What is needed: Reproduce every item below, renaming "gray arrow" as "silver arrow" wherever it occurs and leaving all other text unchanged. Omit the pictures from your answer.

Records for this exercise:
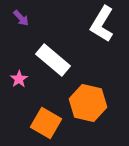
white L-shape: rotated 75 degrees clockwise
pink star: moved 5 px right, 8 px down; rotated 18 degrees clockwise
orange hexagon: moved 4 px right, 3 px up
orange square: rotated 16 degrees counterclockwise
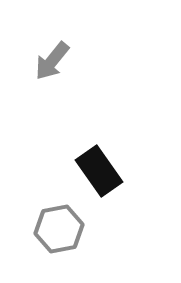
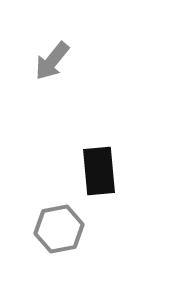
black rectangle: rotated 30 degrees clockwise
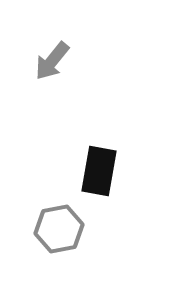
black rectangle: rotated 15 degrees clockwise
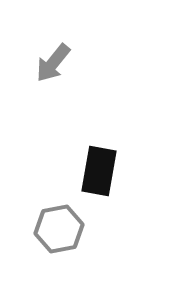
gray arrow: moved 1 px right, 2 px down
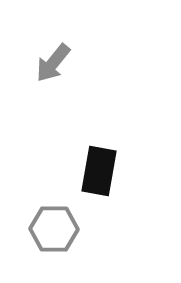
gray hexagon: moved 5 px left; rotated 12 degrees clockwise
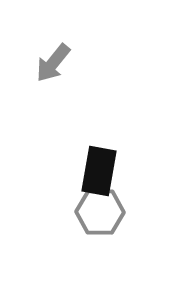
gray hexagon: moved 46 px right, 17 px up
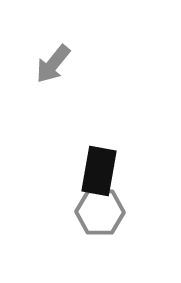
gray arrow: moved 1 px down
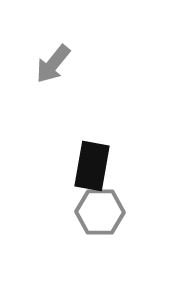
black rectangle: moved 7 px left, 5 px up
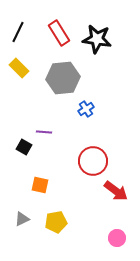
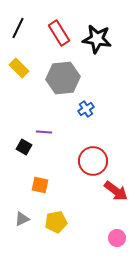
black line: moved 4 px up
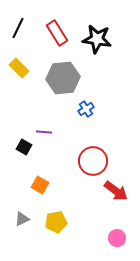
red rectangle: moved 2 px left
orange square: rotated 18 degrees clockwise
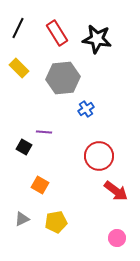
red circle: moved 6 px right, 5 px up
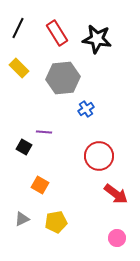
red arrow: moved 3 px down
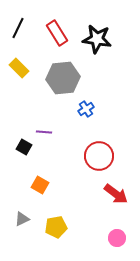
yellow pentagon: moved 5 px down
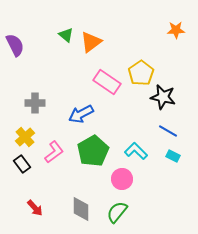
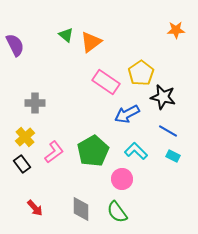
pink rectangle: moved 1 px left
blue arrow: moved 46 px right
green semicircle: rotated 75 degrees counterclockwise
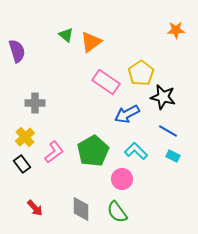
purple semicircle: moved 2 px right, 6 px down; rotated 10 degrees clockwise
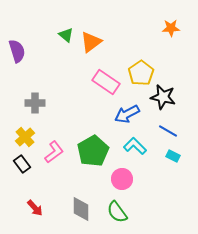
orange star: moved 5 px left, 2 px up
cyan L-shape: moved 1 px left, 5 px up
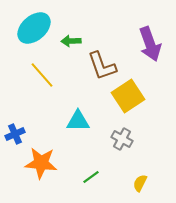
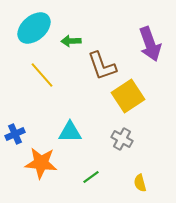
cyan triangle: moved 8 px left, 11 px down
yellow semicircle: rotated 42 degrees counterclockwise
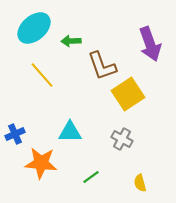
yellow square: moved 2 px up
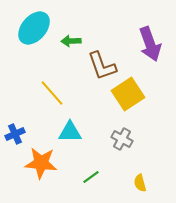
cyan ellipse: rotated 8 degrees counterclockwise
yellow line: moved 10 px right, 18 px down
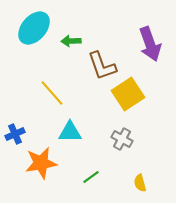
orange star: rotated 16 degrees counterclockwise
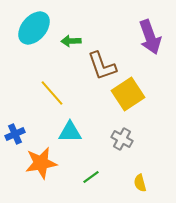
purple arrow: moved 7 px up
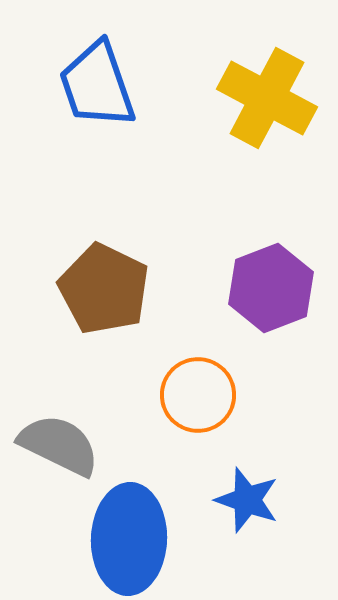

Exercise result:
white L-shape: rotated 75 degrees clockwise
pink star: moved 5 px right, 8 px down; rotated 18 degrees clockwise
orange hexagon: moved 4 px right, 3 px up
orange square: rotated 16 degrees counterclockwise
black rectangle: rotated 30 degrees clockwise
black rectangle: rotated 15 degrees clockwise
silver arrow: moved 1 px right, 2 px down
gray hexagon: moved 5 px left; rotated 12 degrees clockwise
gray hexagon: moved 46 px right, 17 px up
silver arrow: moved 1 px down
black rectangle: moved 7 px left, 5 px up
black line: moved 4 px up
red rectangle: moved 2 px left
orange square: rotated 18 degrees clockwise
red circle: moved 6 px right, 5 px up
red arrow: moved 3 px down
yellow pentagon: moved 5 px down
pink rectangle: moved 1 px left
blue arrow: moved 46 px right
green semicircle: rotated 75 degrees counterclockwise
purple semicircle: moved 2 px right, 6 px down; rotated 10 degrees clockwise
orange star: moved 5 px left, 2 px up
cyan L-shape: moved 1 px left, 5 px up
cyan triangle: moved 8 px left, 11 px down
yellow semicircle: rotated 42 degrees counterclockwise
yellow square: moved 2 px up
cyan ellipse: rotated 8 degrees counterclockwise
yellow line: moved 10 px right, 18 px down
orange star: rotated 16 degrees counterclockwise
purple arrow: moved 7 px up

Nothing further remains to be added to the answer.